_Task item_: Exact copies of all the lines below are needed, without the pictures.

[Colored object listings]
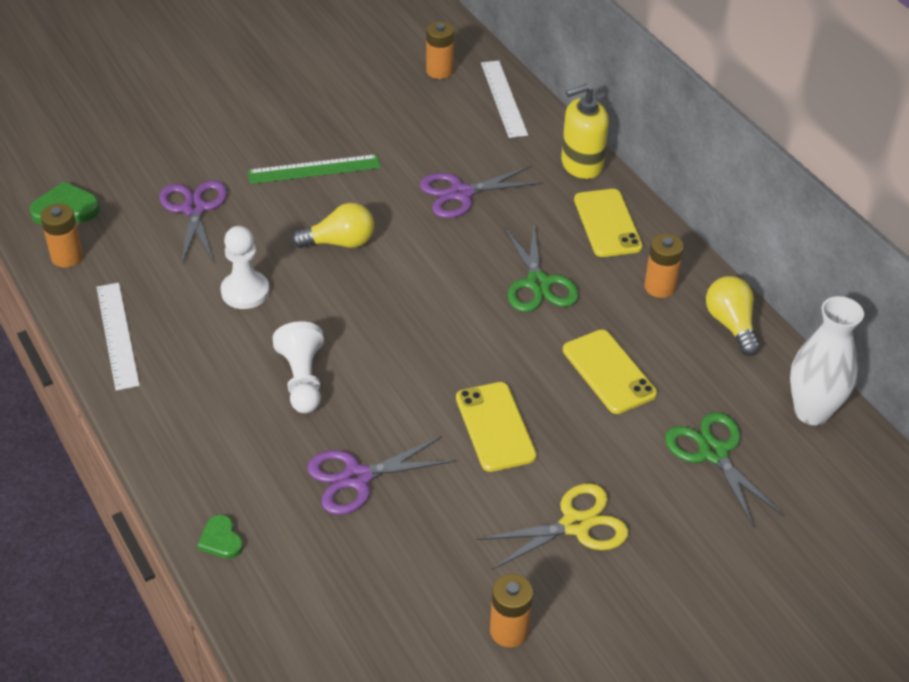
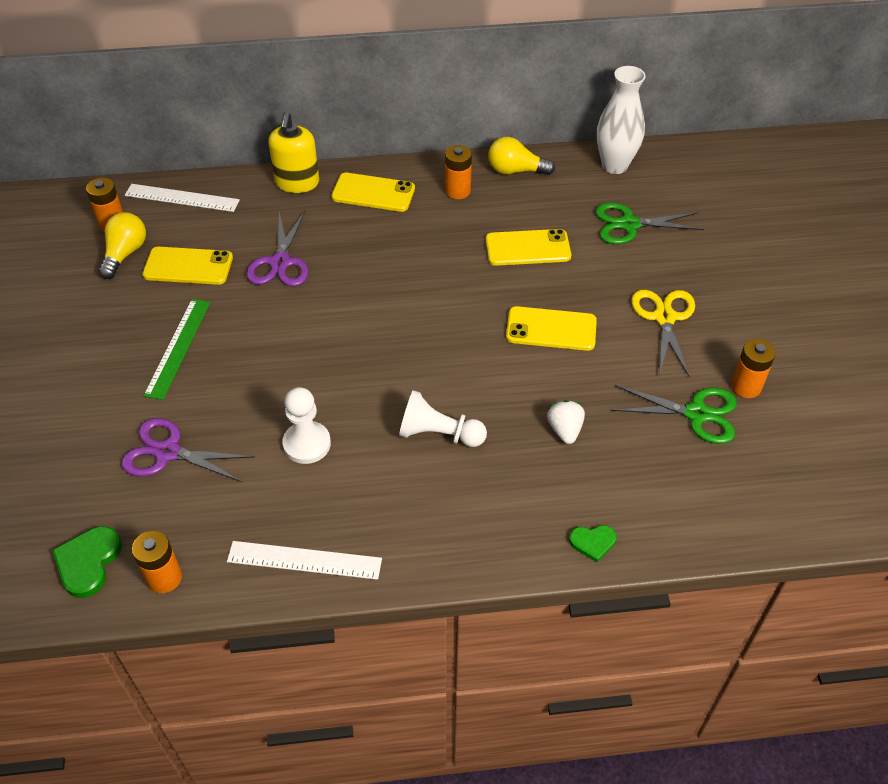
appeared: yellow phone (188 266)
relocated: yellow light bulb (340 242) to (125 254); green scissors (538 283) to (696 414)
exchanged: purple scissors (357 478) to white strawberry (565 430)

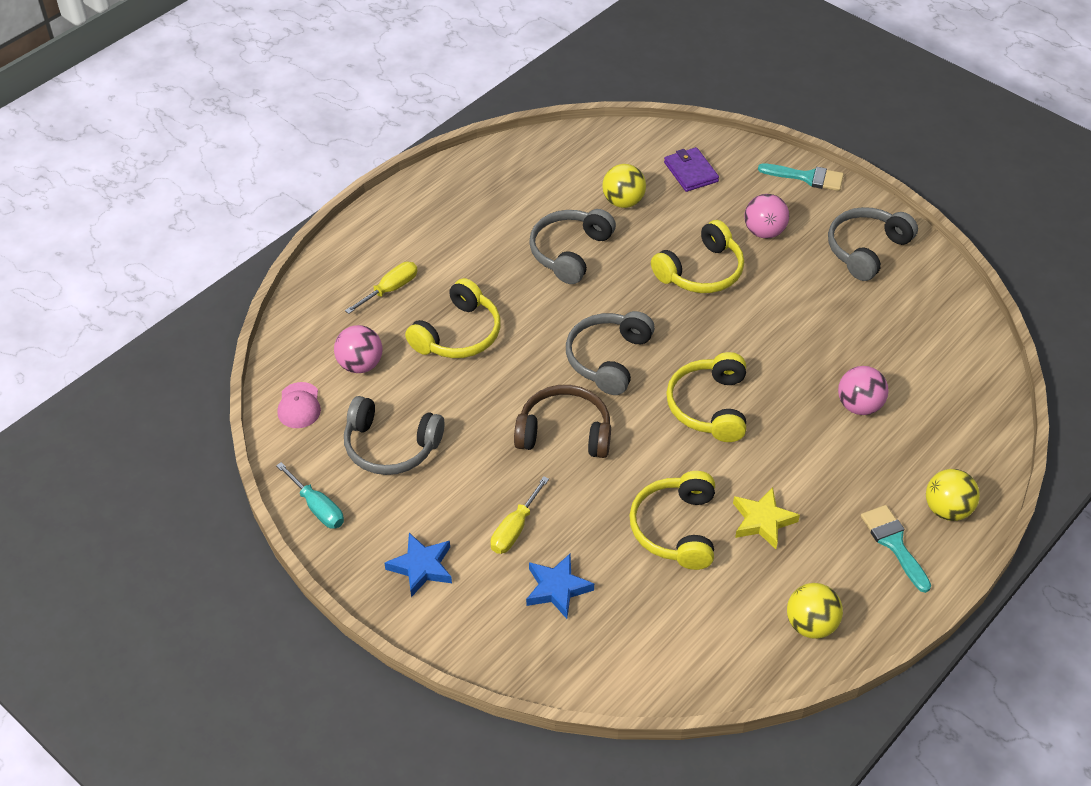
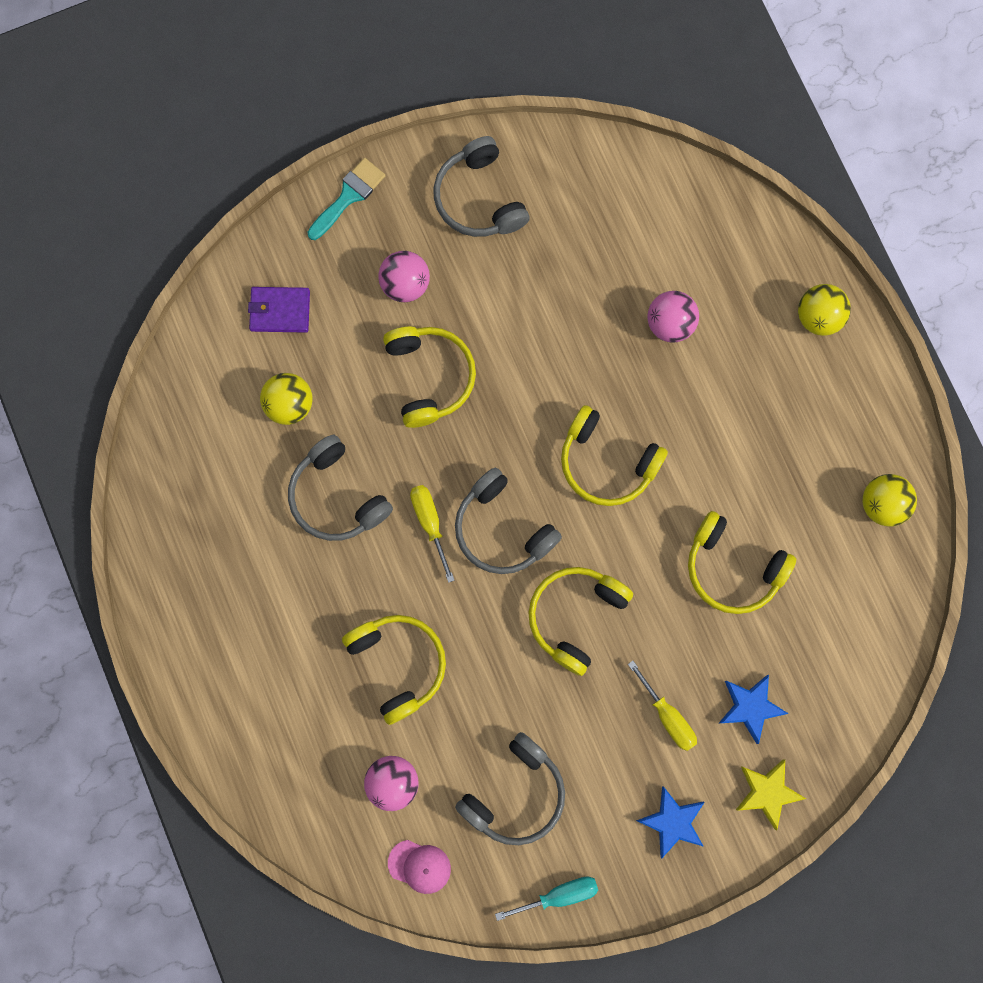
missing: turquoise brush (894 543)
relocated: yellow screwdriver (390 289) to (430 523); yellow star (762 521) to (767 792)
colour: brown headphones (564 432) to yellow headphones (575 616)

_Response box_:
appeared: yellow phone (188 266)
relocated: yellow light bulb (340 242) to (125 254); green scissors (538 283) to (696 414)
exchanged: purple scissors (357 478) to white strawberry (565 430)

missing: turquoise brush (894 543)
relocated: yellow screwdriver (390 289) to (430 523); yellow star (762 521) to (767 792)
colour: brown headphones (564 432) to yellow headphones (575 616)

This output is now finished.